PROVIDED MATERIAL:
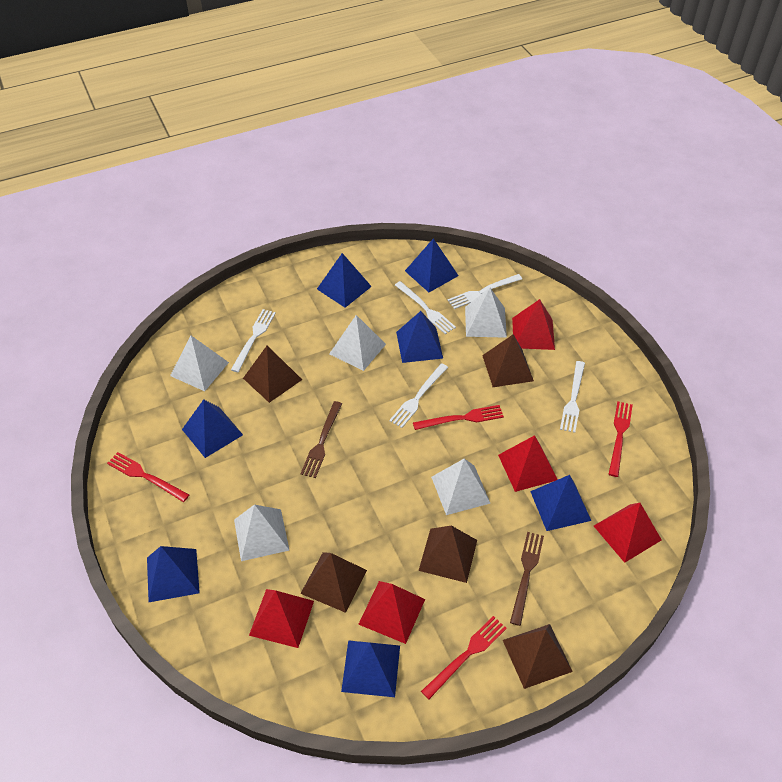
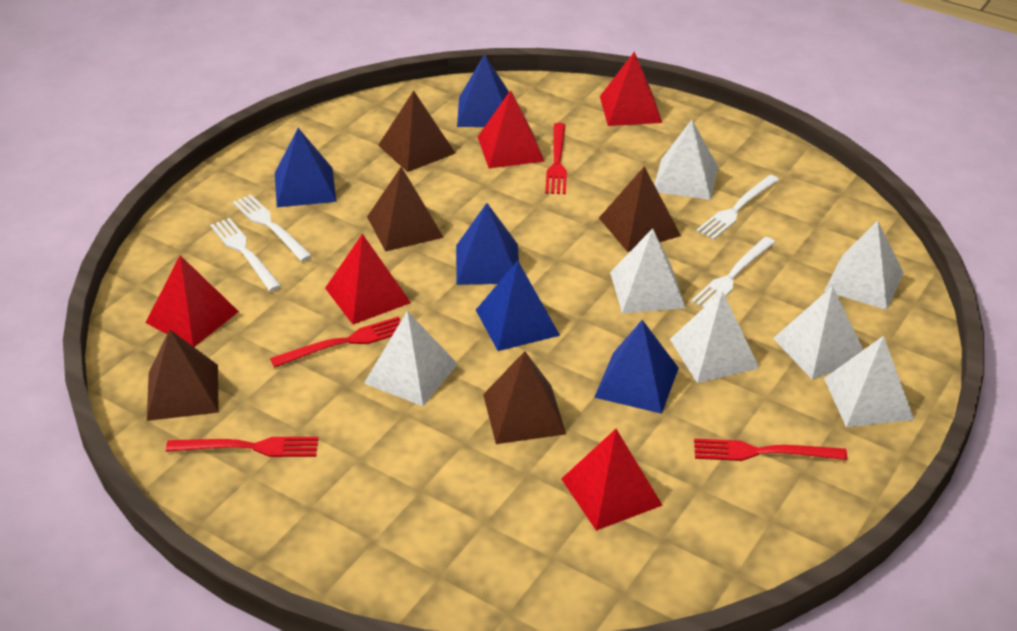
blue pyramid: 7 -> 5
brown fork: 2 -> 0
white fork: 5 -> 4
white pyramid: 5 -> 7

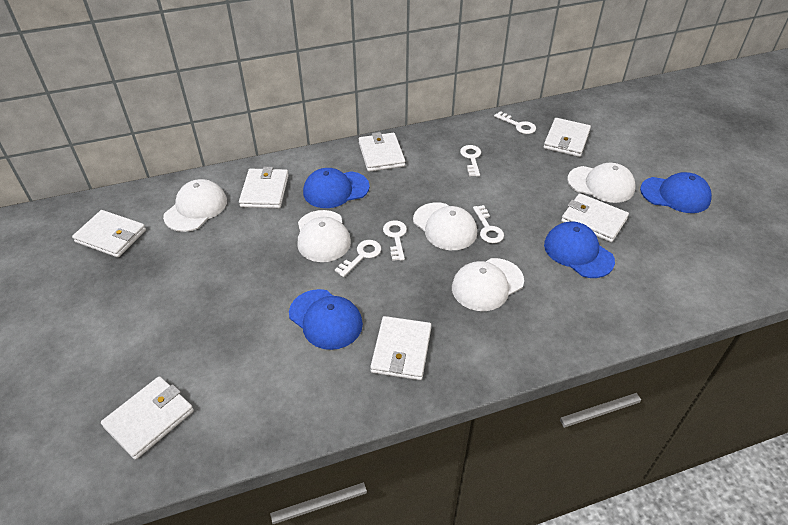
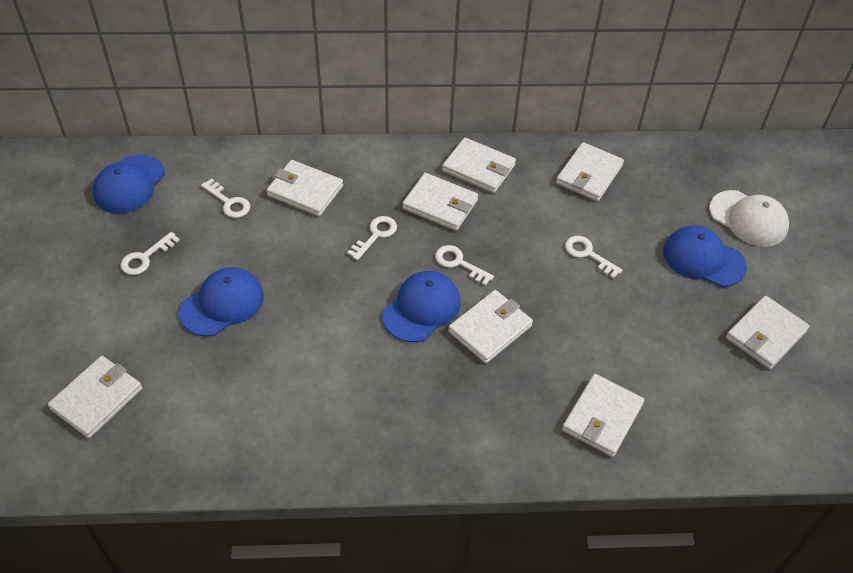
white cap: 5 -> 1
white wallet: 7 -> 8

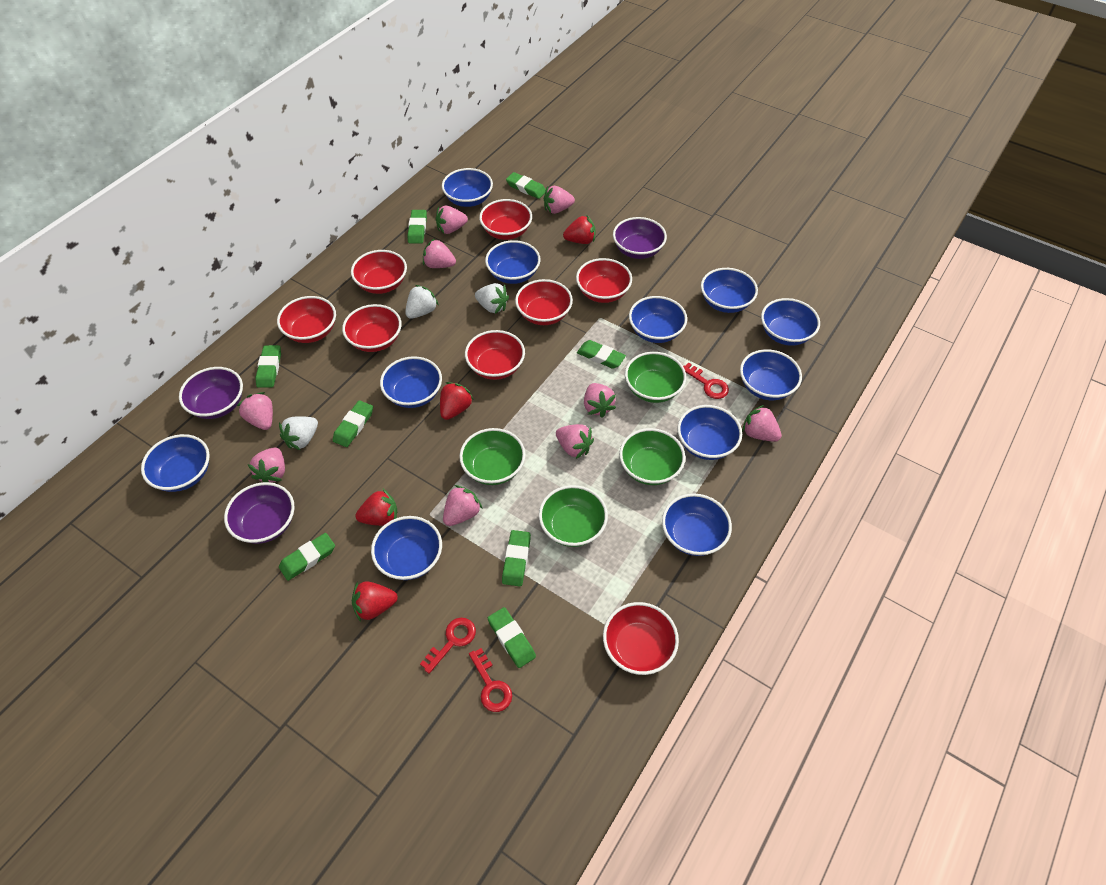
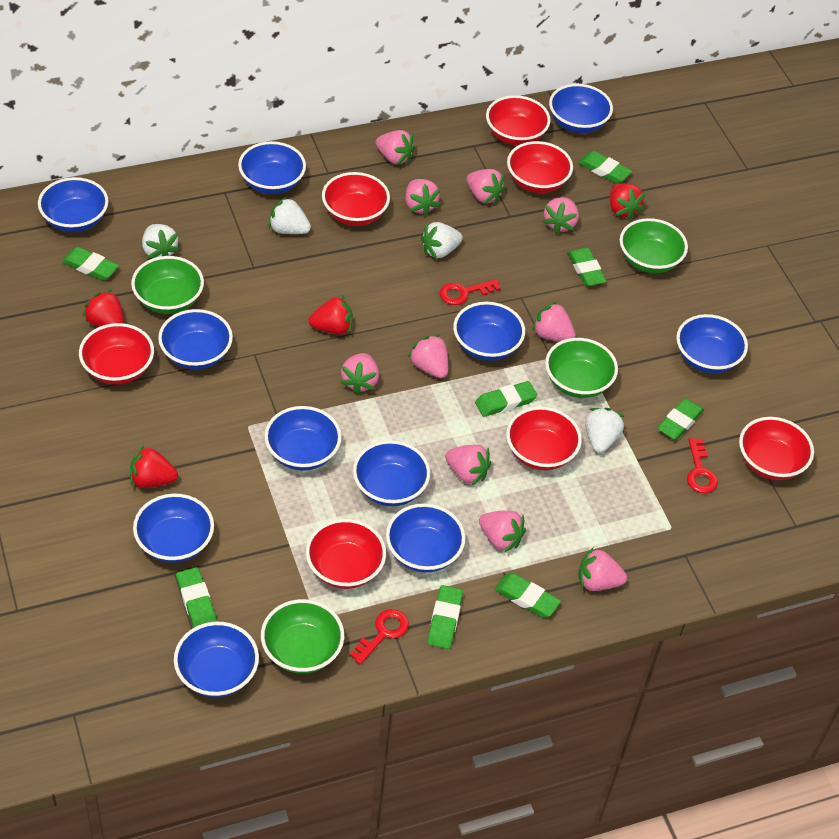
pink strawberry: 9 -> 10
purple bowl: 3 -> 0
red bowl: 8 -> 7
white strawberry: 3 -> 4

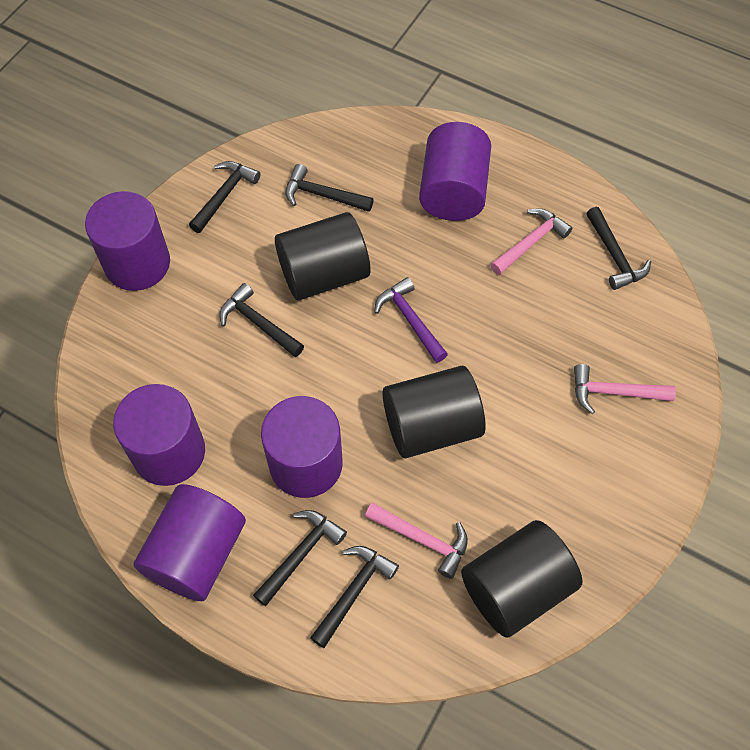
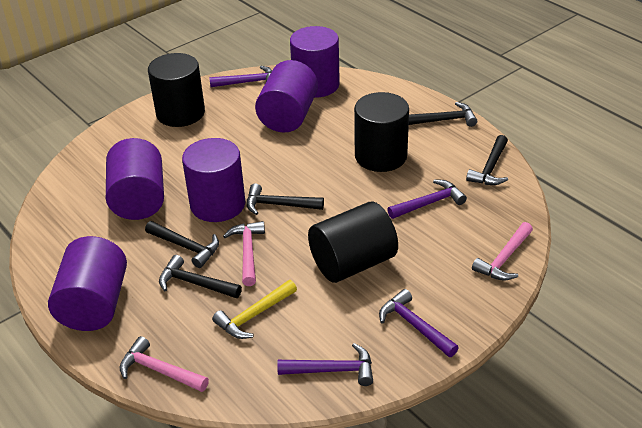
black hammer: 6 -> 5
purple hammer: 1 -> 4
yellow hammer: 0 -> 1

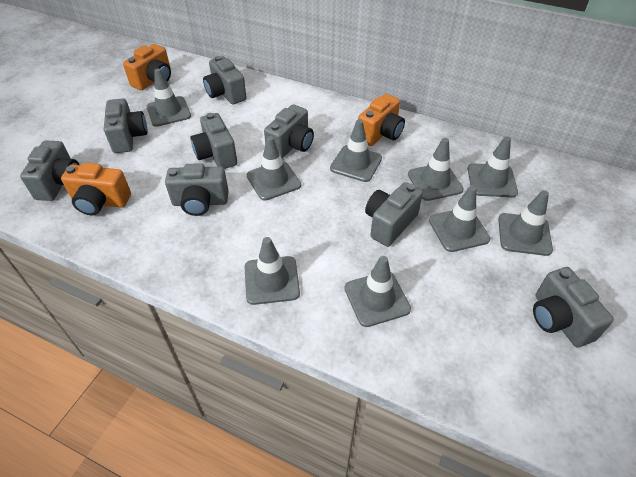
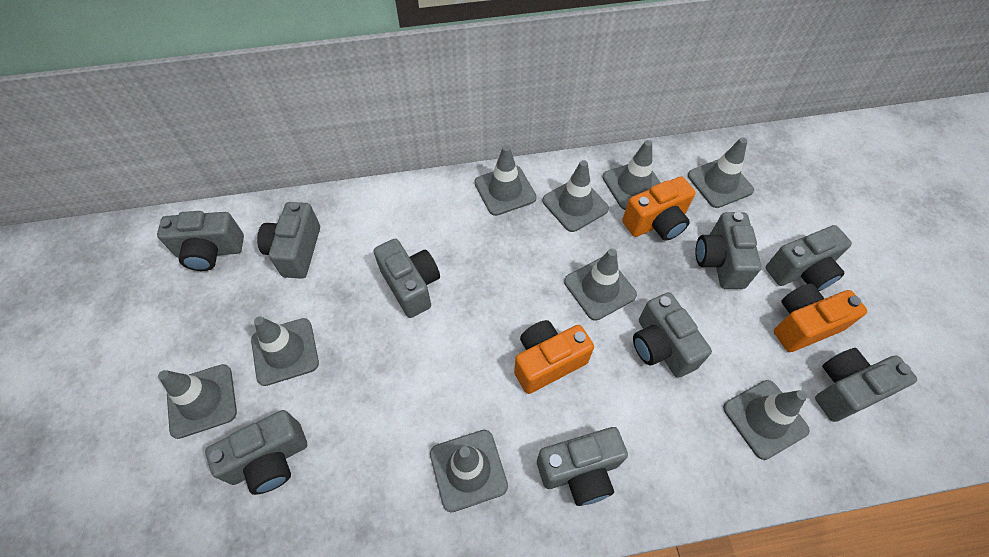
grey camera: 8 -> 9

WRITTEN TASK:
Repeat each line of the records exactly. Do not include the pictures.

ANSWER SPACE:
blue pyramid: 7 -> 5
brown fork: 2 -> 0
white fork: 5 -> 4
white pyramid: 5 -> 7

white cap: 5 -> 1
white wallet: 7 -> 8

pink strawberry: 9 -> 10
purple bowl: 3 -> 0
red bowl: 8 -> 7
white strawberry: 3 -> 4

black hammer: 6 -> 5
purple hammer: 1 -> 4
yellow hammer: 0 -> 1

grey camera: 8 -> 9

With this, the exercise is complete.